**Exercise goal**
Among the entries below, which lines run from the line with "(gelb) 436, 111" through the line with "(türkis) 633, 85"? Retype those, both ends included, exactly and without pictures.

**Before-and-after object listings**
=== Section Start ===

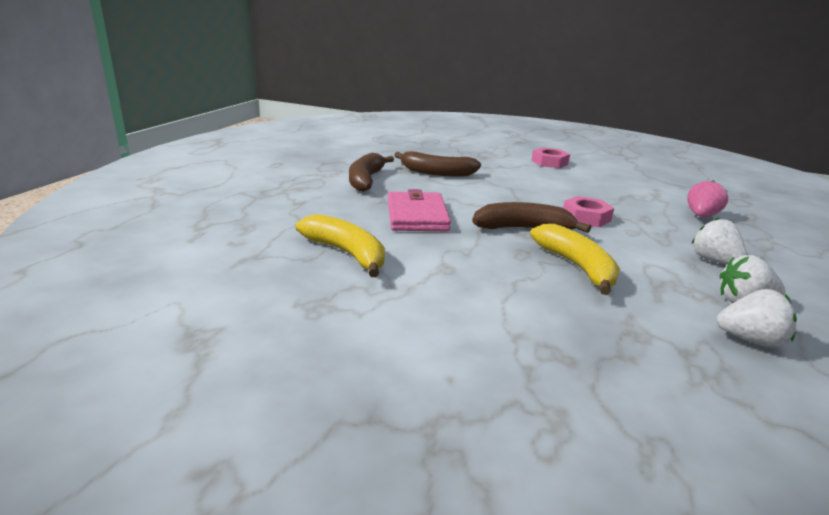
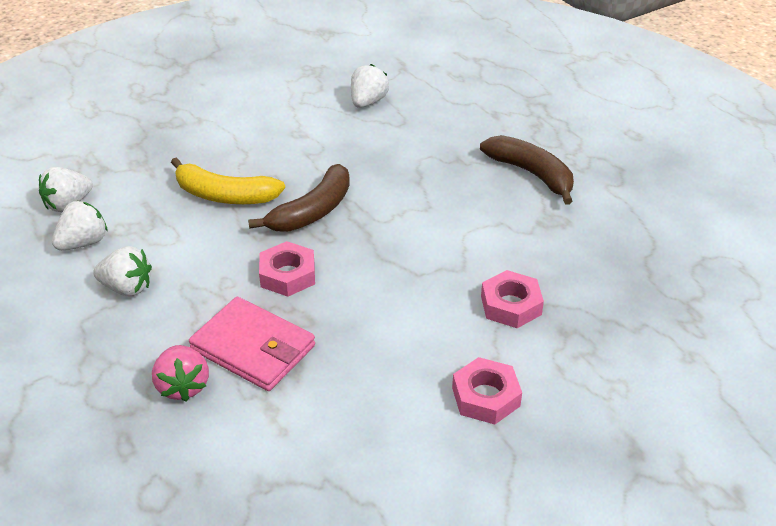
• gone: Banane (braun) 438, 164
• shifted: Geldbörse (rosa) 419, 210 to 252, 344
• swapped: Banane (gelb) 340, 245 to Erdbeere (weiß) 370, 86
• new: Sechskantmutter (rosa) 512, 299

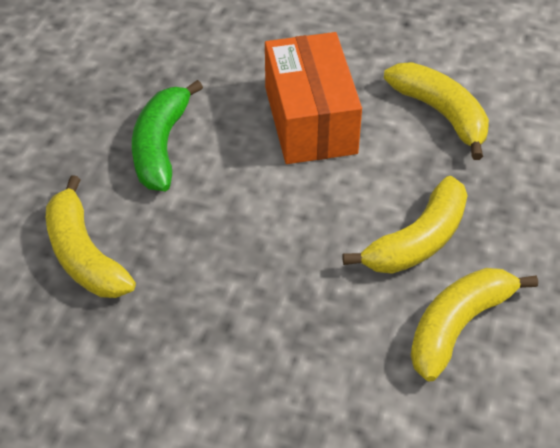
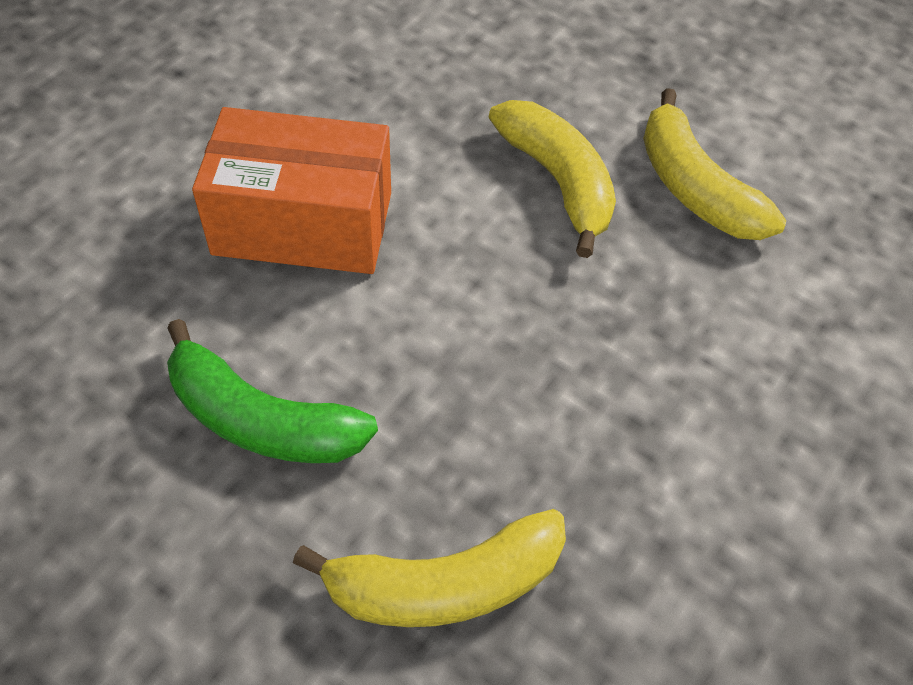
• gone: Banane (gelb) 436, 111

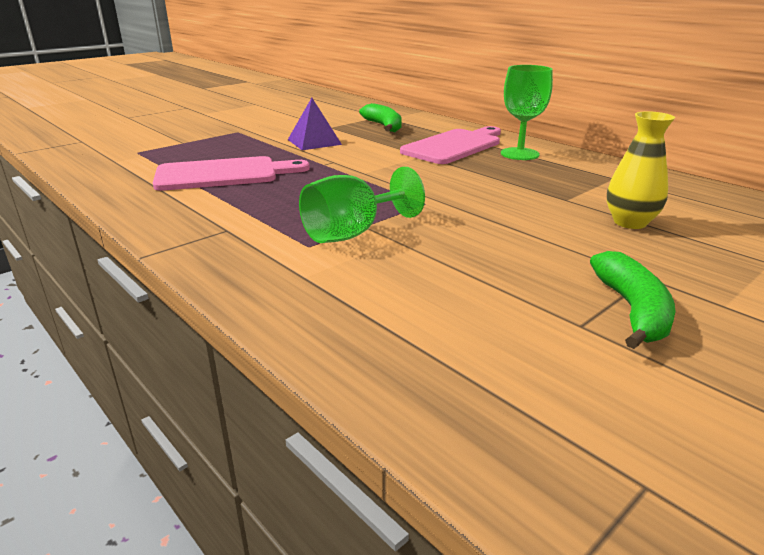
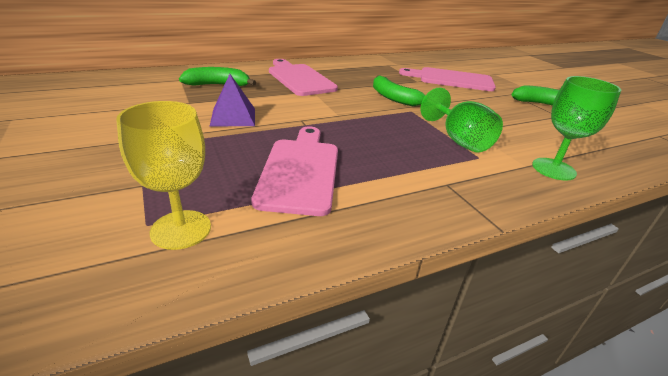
• shifted: Kelch (grün) 527, 112 to 576, 128
• swapped: Vase (gelb) 641, 170 to Schneidebrett (rosa) 447, 79
• new: Banane (grün) 399, 90
• new: Kelch (gelb) 163, 175

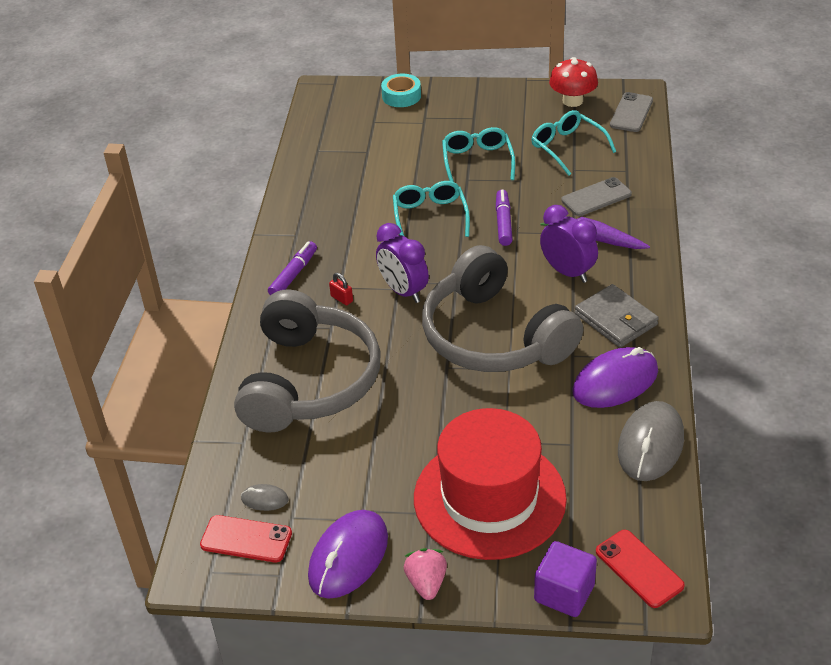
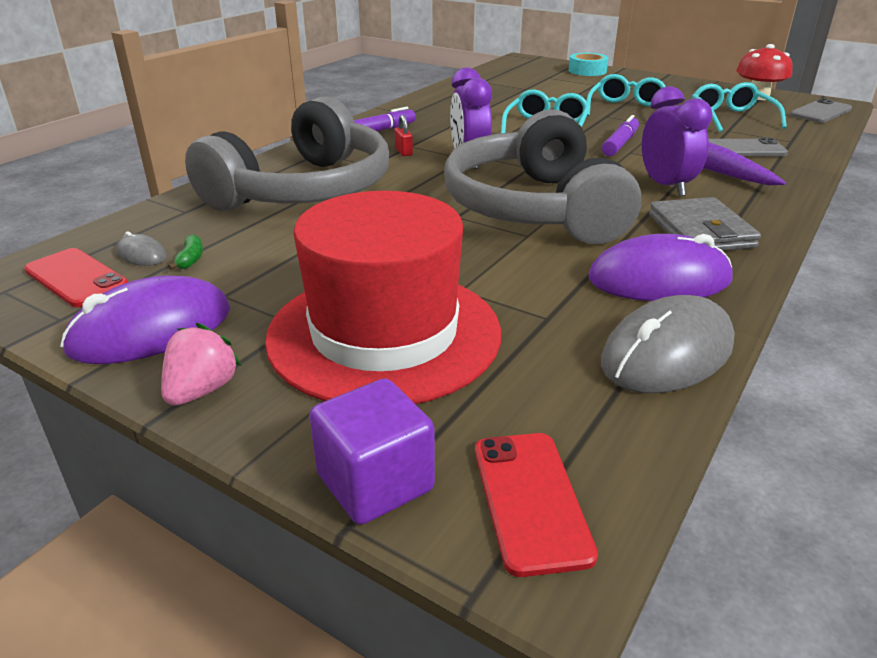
• new: Banane (grün) 185, 252

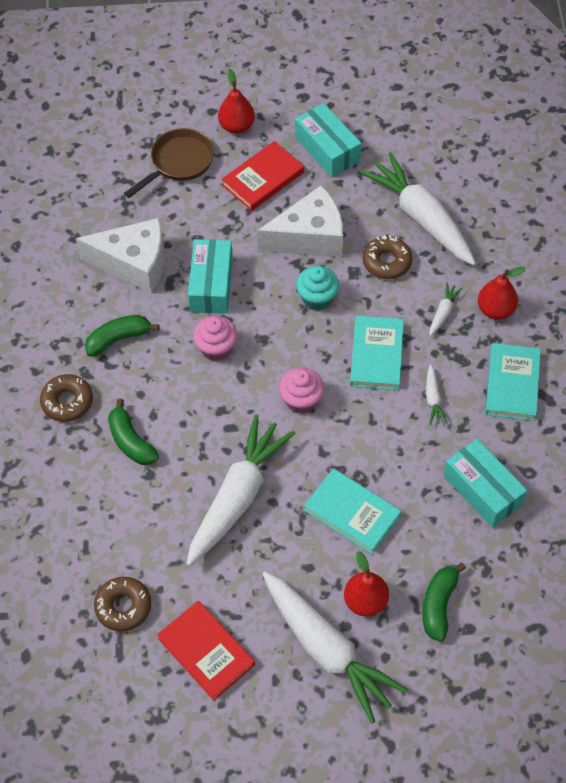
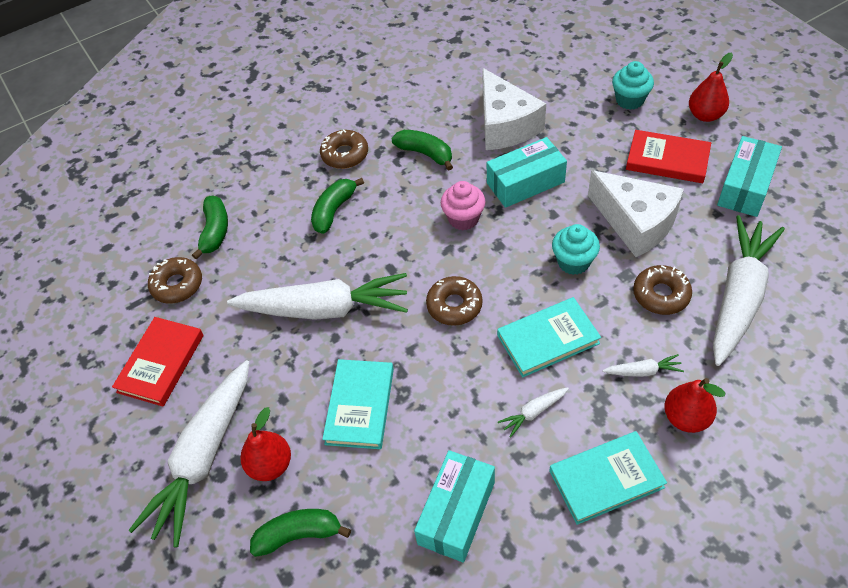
• swapped: Pfanne (braun) 169, 163 to Muffin (türkis) 633, 85
• swapped: Muffin (rosa) 301, 391 to Donut (braun) 454, 301
• new: Banane (grün) 210, 228

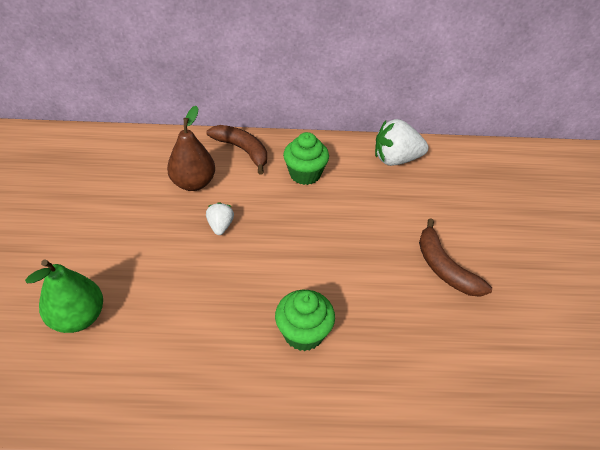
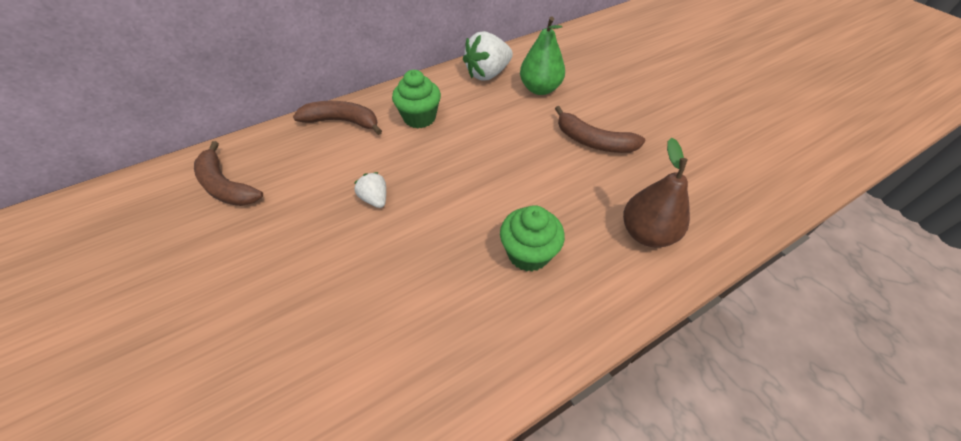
• shifted: Birne (braun) 191, 148 to 656, 192
• shifted: Birne (grün) 64, 296 to 542, 56
• new: Banane (braun) 228, 173

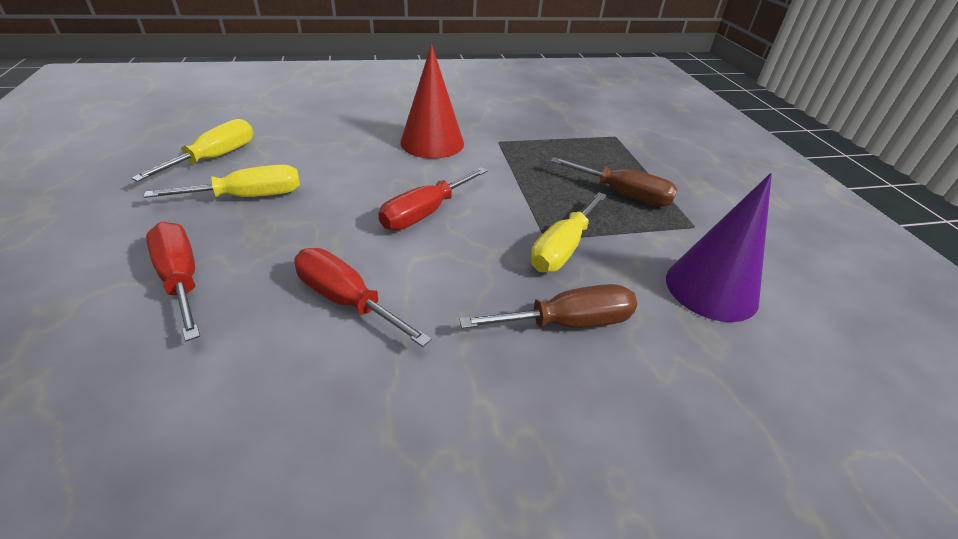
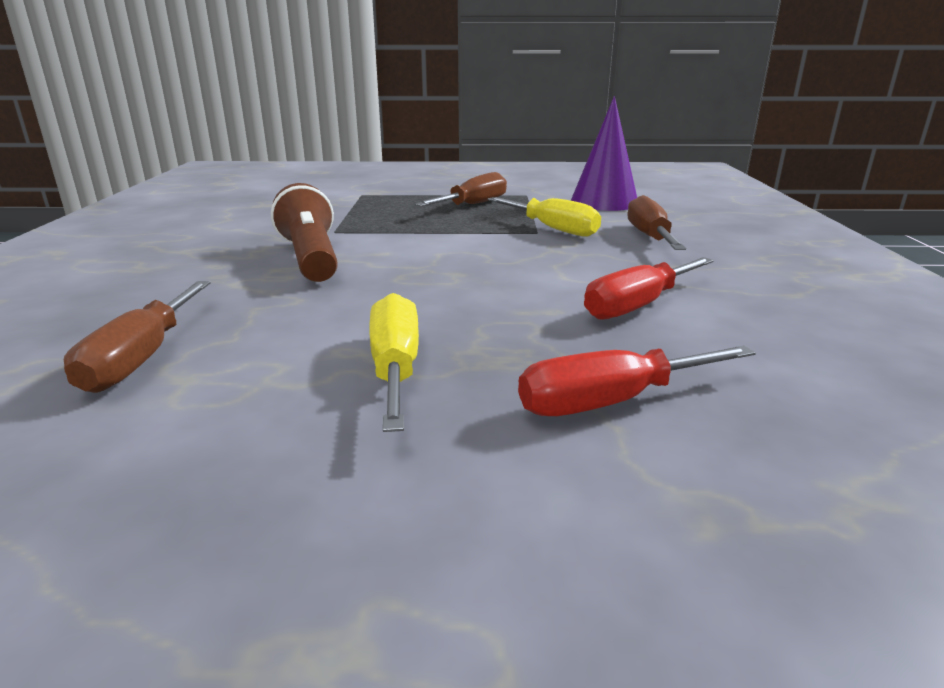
• swapped: Kegel (rot) 432, 101 to Taschenlampe (braun) 304, 232
• gone: Schraubenzieher (gelb) 192, 150
• gone: Schraubenzieher (rot) 432, 198
• new: Schraubenzieher (braun) 137, 337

=== Section End ===

**The answer**
• gone: Banane (gelb) 436, 111

• shifted: Kelch (grün) 527, 112 to 576, 128
• swapped: Vase (gelb) 641, 170 to Schneidebrett (rosa) 447, 79
• new: Banane (grün) 399, 90
• new: Kelch (gelb) 163, 175

• new: Banane (grün) 185, 252

• swapped: Pfanne (braun) 169, 163 to Muffin (türkis) 633, 85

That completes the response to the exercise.